* [REQUIREMENT] Every line below that has "none" in it should be copied.

* [DATA SEGMENT]
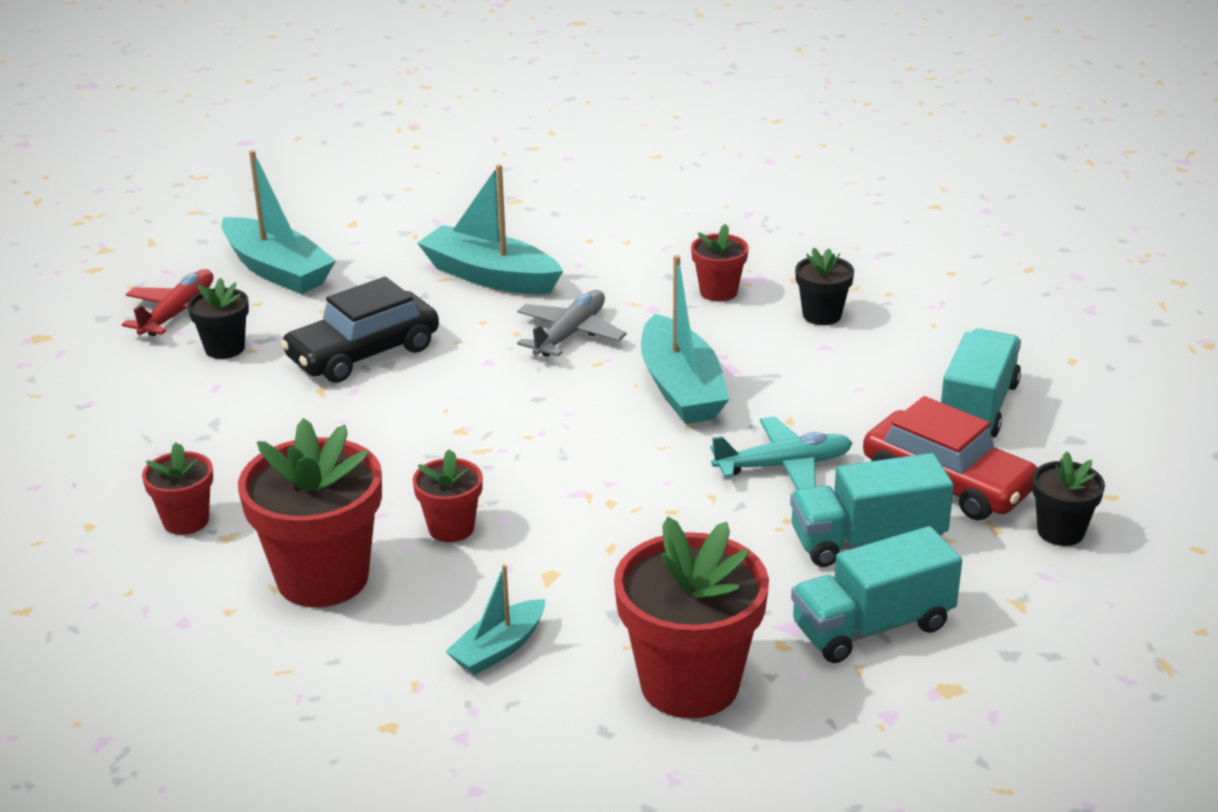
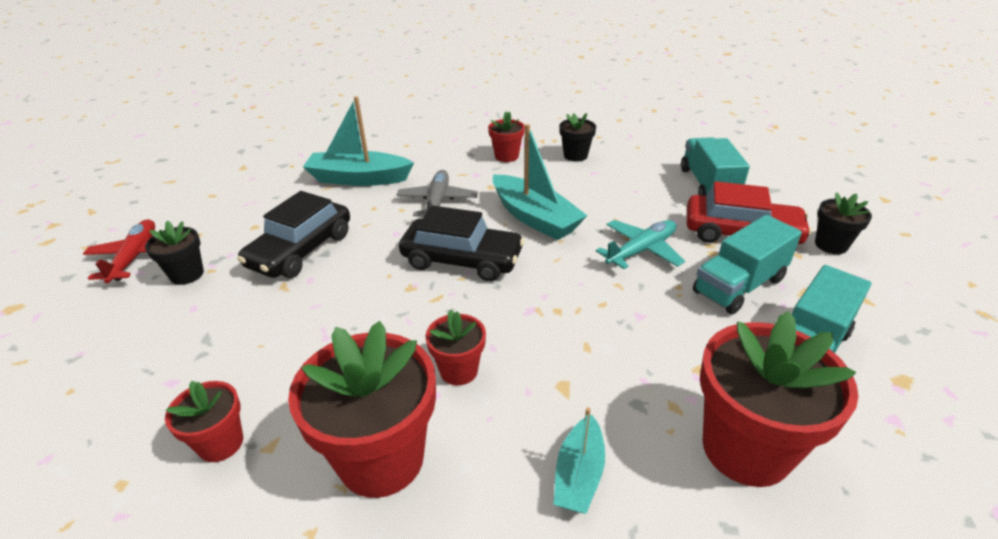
camera: 25 degrees left, 5 degrees up
(277, 270) = (202, 208): turquoise boat -> none
(544, 416) = (462, 260): none -> black car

* [EXERCISE ANSWER]
(277, 270) = (202, 208): turquoise boat -> none
(544, 416) = (462, 260): none -> black car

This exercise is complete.